> Exercise aim: Below are records that contain pictures; transcribe the text exactly and omit the pictures.
[[ Material for this task, beginning ]]
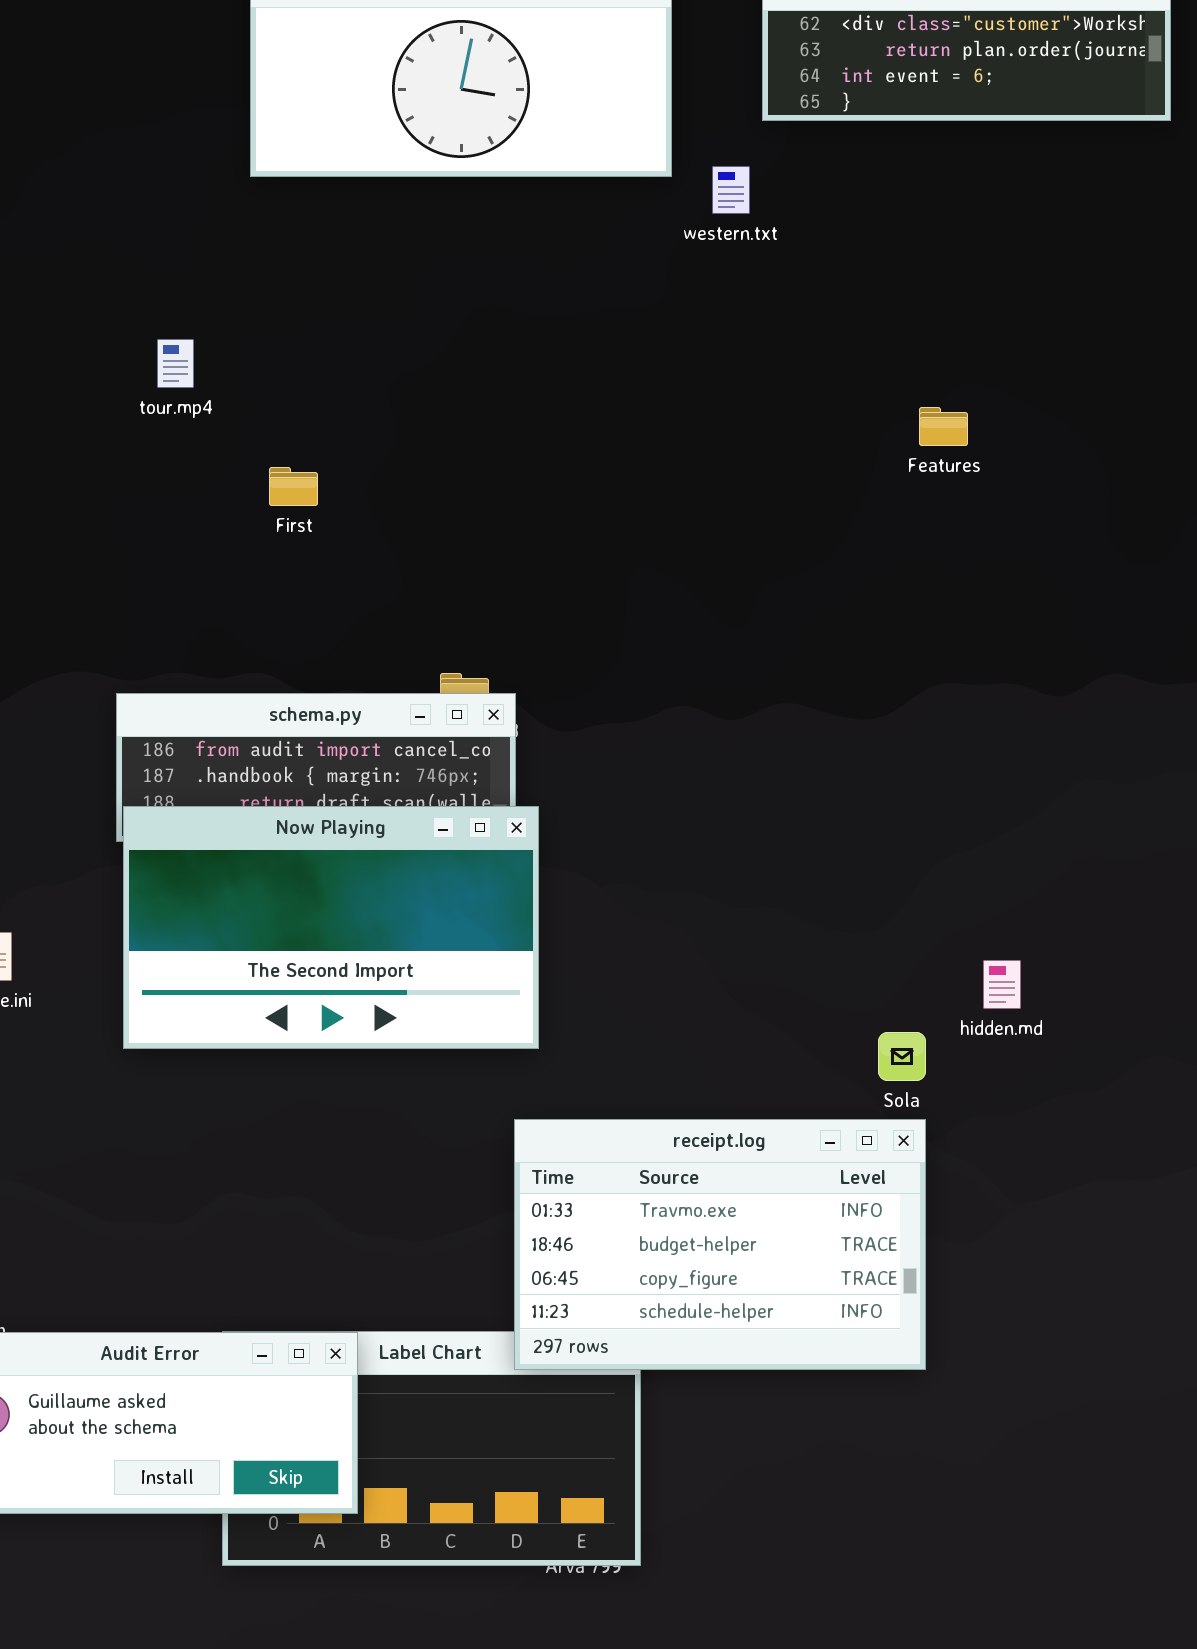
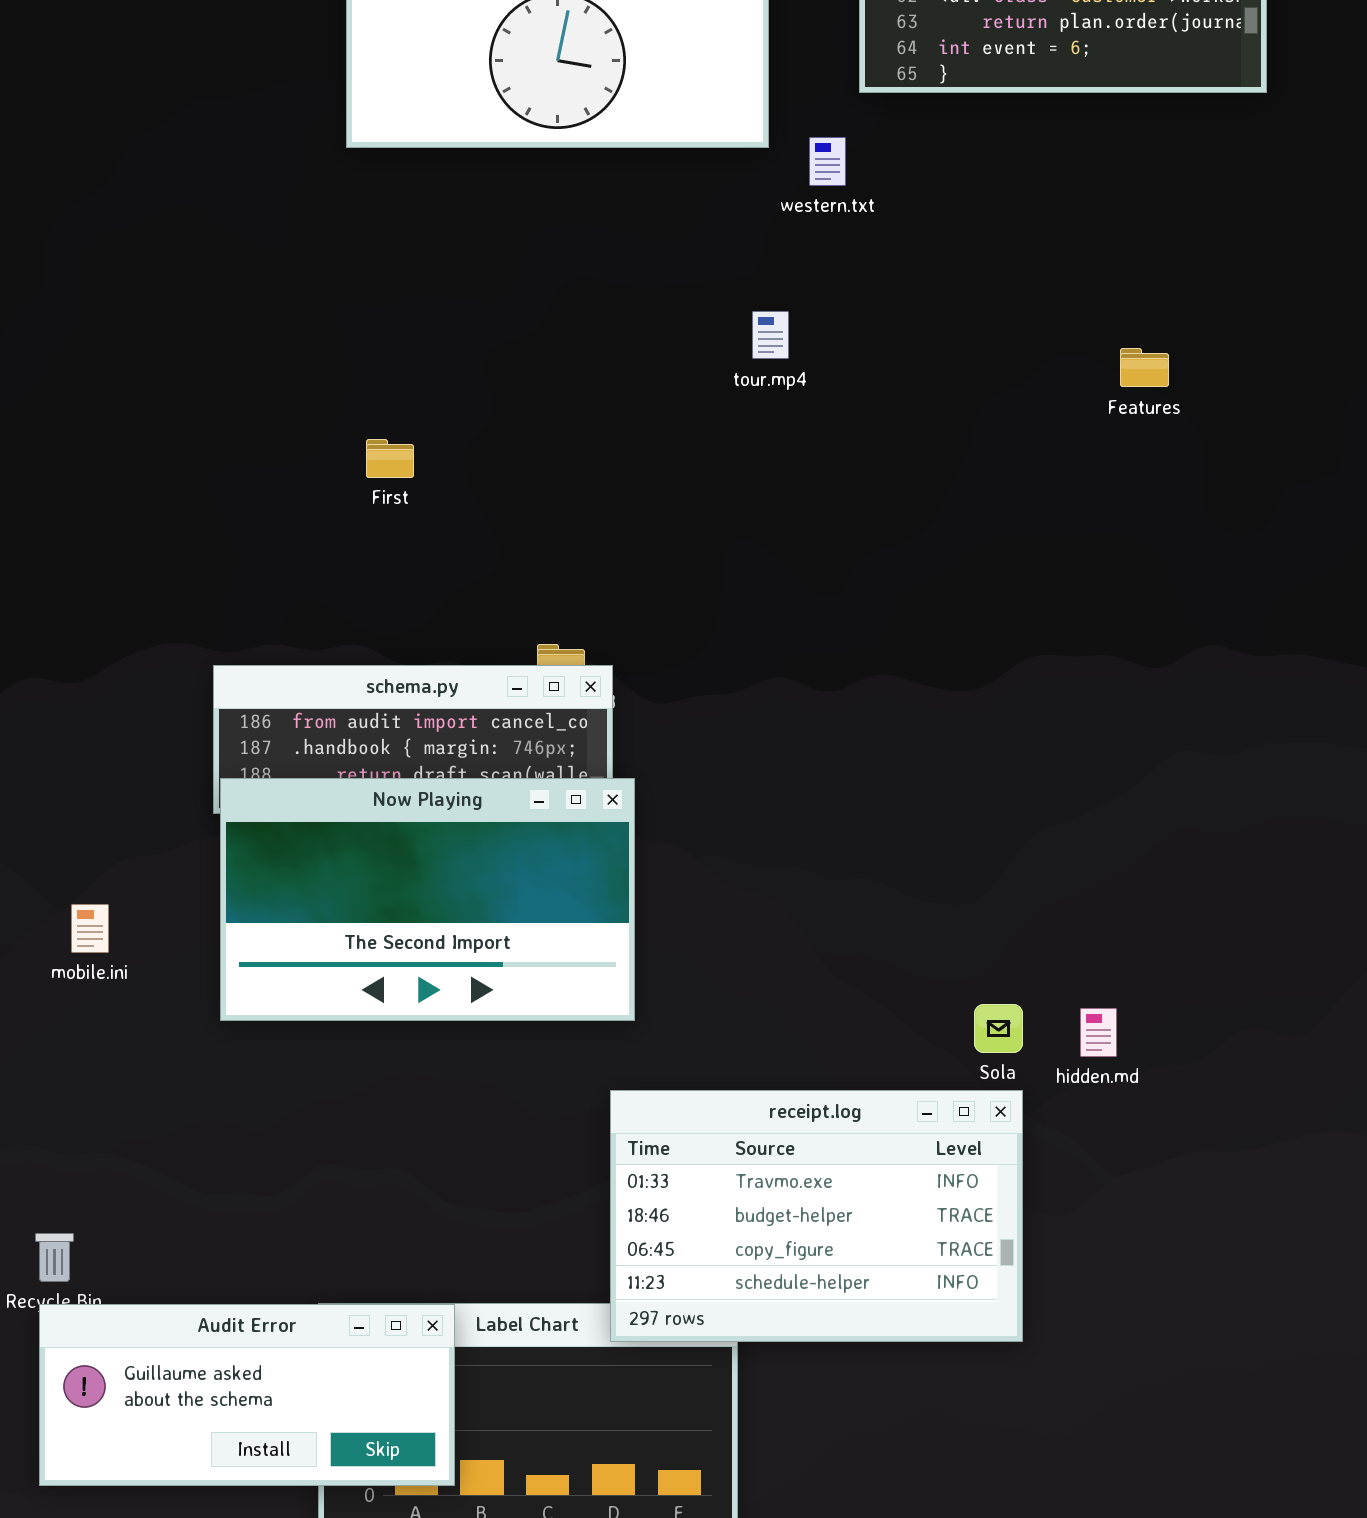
tour.mp4: [157,339,194,388] -> [752,311,789,359], moved
Features: [919,407,968,446] -> [1120,348,1169,387], moved
hidden.md: [983,960,1021,1009] -> [1080,1008,1117,1057], moved

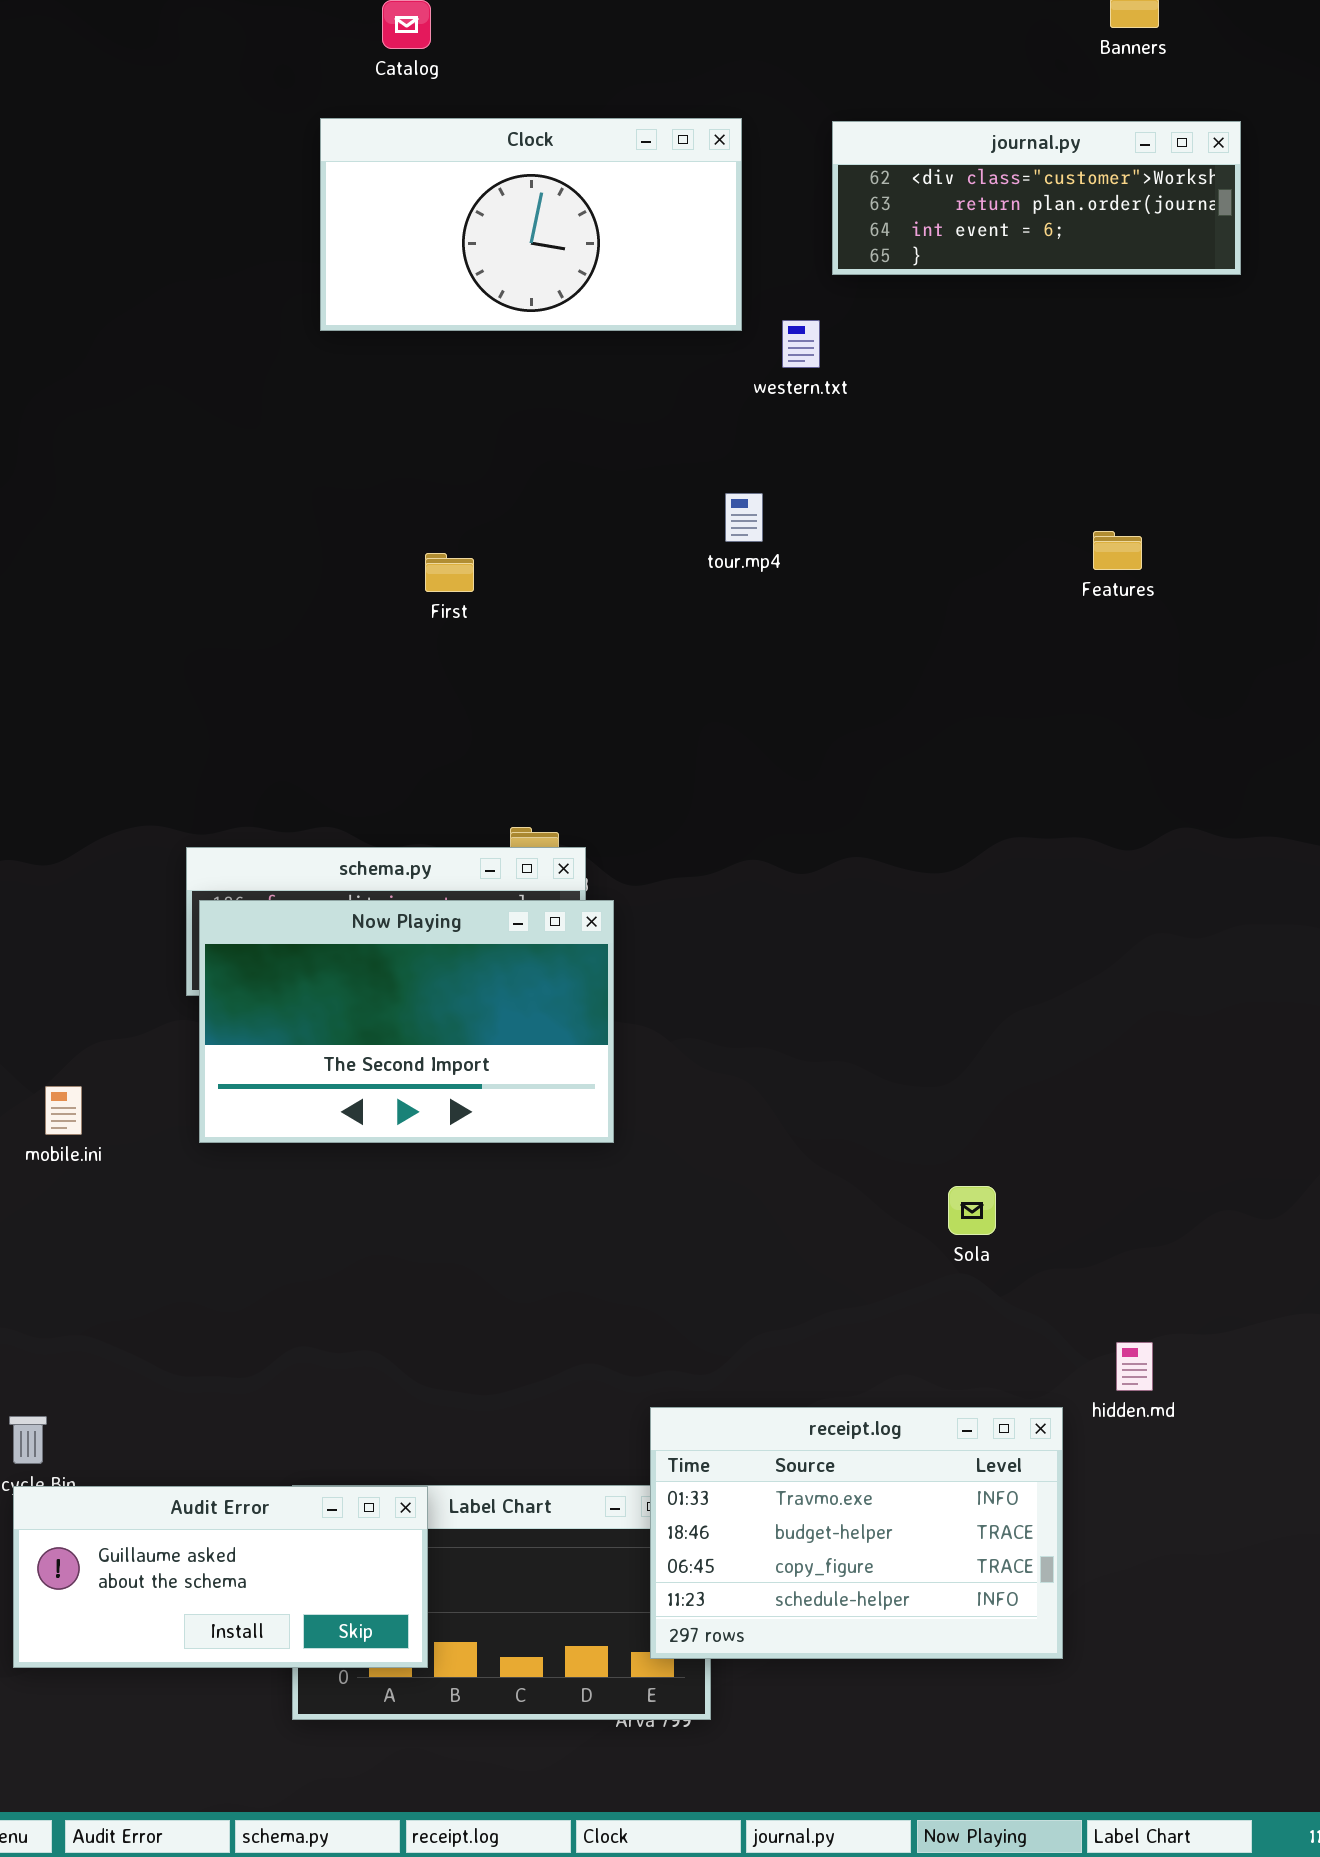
First: [366,439,414,478] -> [425,553,474,592], moved
Now Playing: [220,778,635,1021] -> [199,900,614,1143], moved
hidden.md: [1080,1008,1117,1057] -> [1116,1342,1153,1391], moved
receipt.log: [610,1090,1023,1342] -> [650,1407,1063,1659], moved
[[ Material for this task, end ]]
> Task result:
tour.mp4: [157,339,194,388] -> [752,311,789,359], moved
Features: [919,407,968,446] -> [1120,348,1169,387], moved
hidden.md: [983,960,1021,1009] -> [1080,1008,1117,1057], moved

First: [366,439,414,478] -> [425,553,474,592], moved
Now Playing: [220,778,635,1021] -> [199,900,614,1143], moved
hidden.md: [1080,1008,1117,1057] -> [1116,1342,1153,1391], moved
receipt.log: [610,1090,1023,1342] -> [650,1407,1063,1659], moved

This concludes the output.